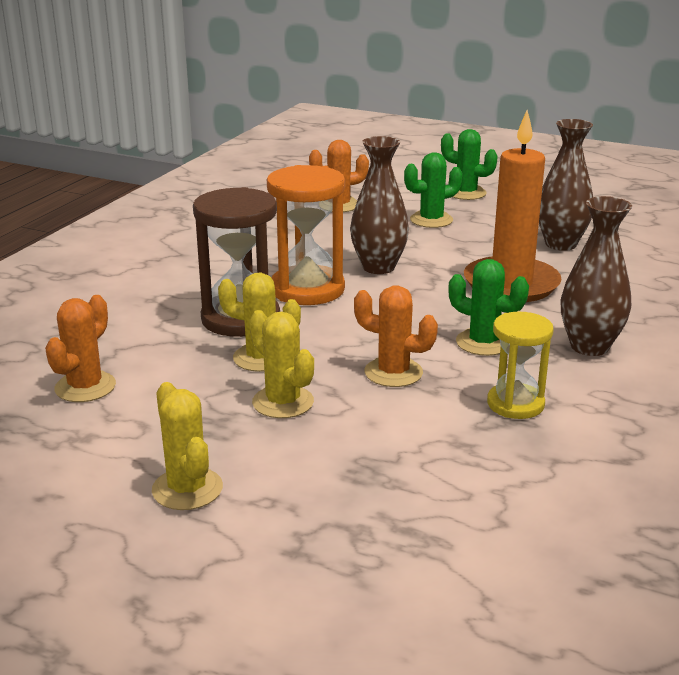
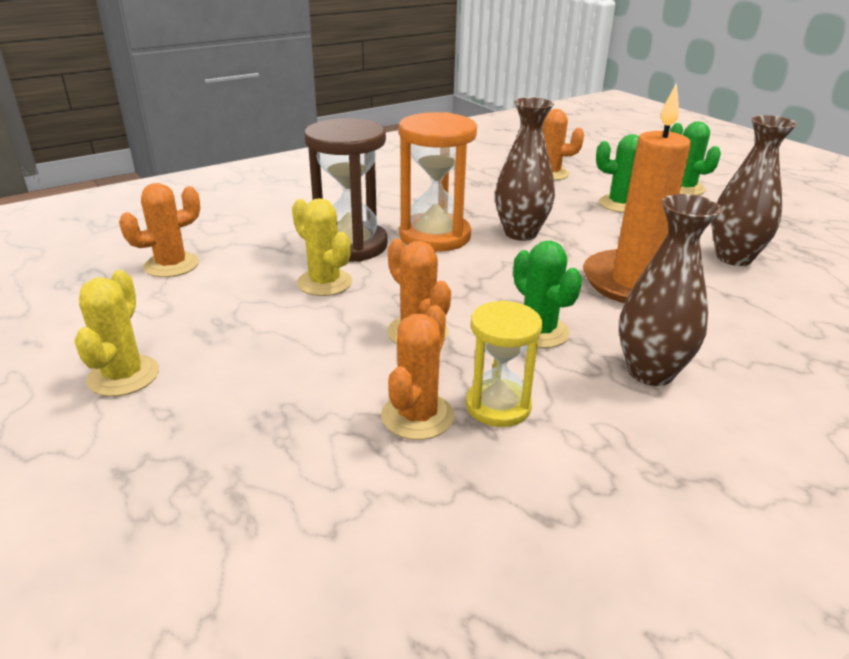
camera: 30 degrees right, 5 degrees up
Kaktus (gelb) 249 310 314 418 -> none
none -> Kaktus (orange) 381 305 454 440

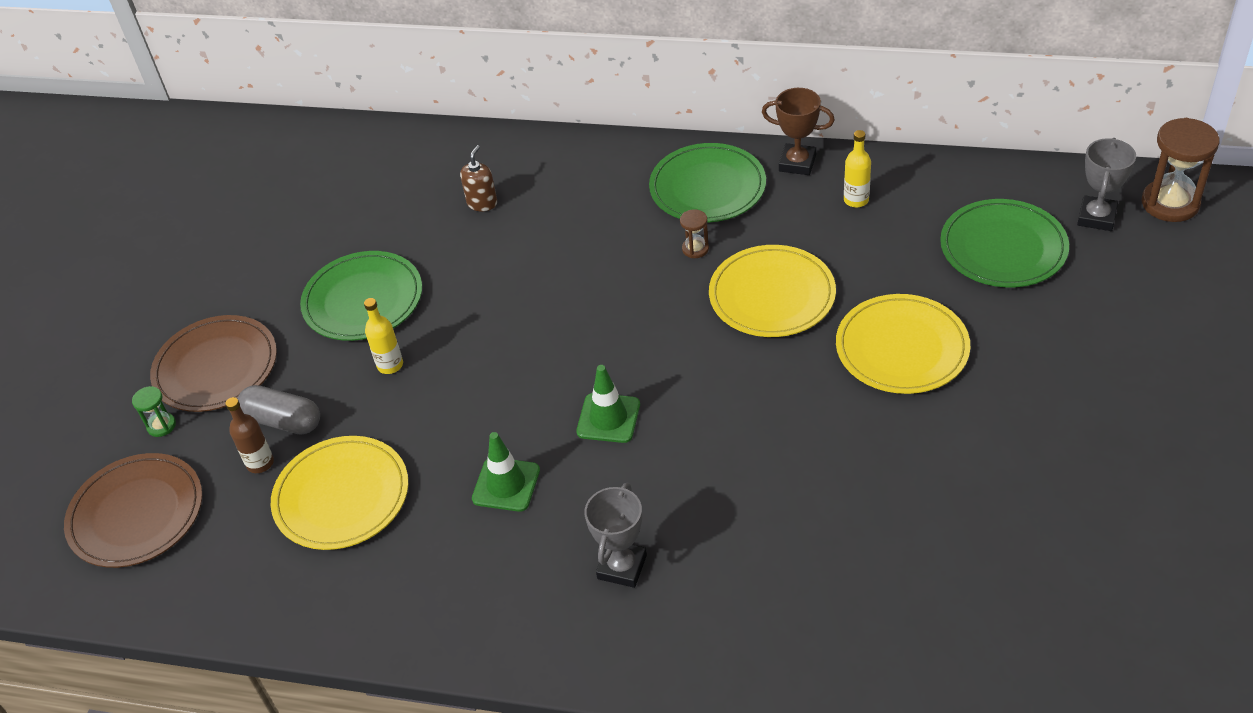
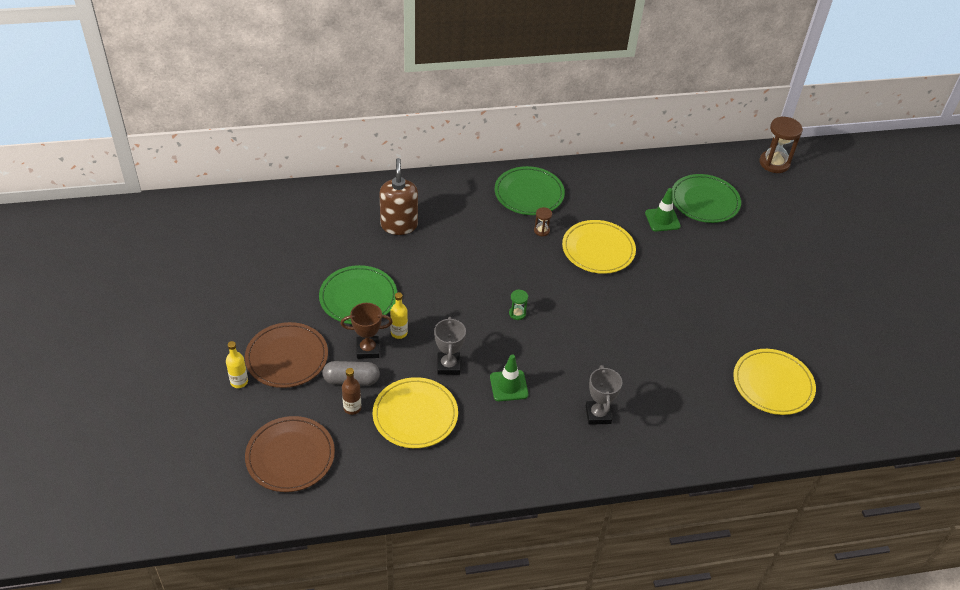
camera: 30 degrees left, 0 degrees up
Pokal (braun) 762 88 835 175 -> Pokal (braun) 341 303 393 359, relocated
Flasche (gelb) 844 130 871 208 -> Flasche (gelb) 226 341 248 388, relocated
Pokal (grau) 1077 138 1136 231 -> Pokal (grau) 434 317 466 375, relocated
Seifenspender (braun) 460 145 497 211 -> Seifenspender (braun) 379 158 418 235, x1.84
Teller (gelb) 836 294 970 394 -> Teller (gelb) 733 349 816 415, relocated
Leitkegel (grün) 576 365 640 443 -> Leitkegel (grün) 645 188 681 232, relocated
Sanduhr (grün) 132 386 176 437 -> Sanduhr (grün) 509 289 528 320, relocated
======
• **Exercise aim**
Before copying, set the pictures aside; then give the records again exactly.

• **Response box**
camera: 30 degrees right, 5 degrees up
Kaktus (gelb) 249 310 314 418 -> none
none -> Kaktus (orange) 381 305 454 440

camera: 30 degrees left, 0 degrees up
Pokal (braun) 762 88 835 175 -> Pokal (braun) 341 303 393 359, relocated
Flasche (gelb) 844 130 871 208 -> Flasche (gelb) 226 341 248 388, relocated
Pokal (grau) 1077 138 1136 231 -> Pokal (grau) 434 317 466 375, relocated
Seifenspender (braun) 460 145 497 211 -> Seifenspender (braun) 379 158 418 235, x1.84
Teller (gelb) 836 294 970 394 -> Teller (gelb) 733 349 816 415, relocated
Leitkegel (grün) 576 365 640 443 -> Leitkegel (grün) 645 188 681 232, relocated
Sanduhr (grün) 132 386 176 437 -> Sanduhr (grün) 509 289 528 320, relocated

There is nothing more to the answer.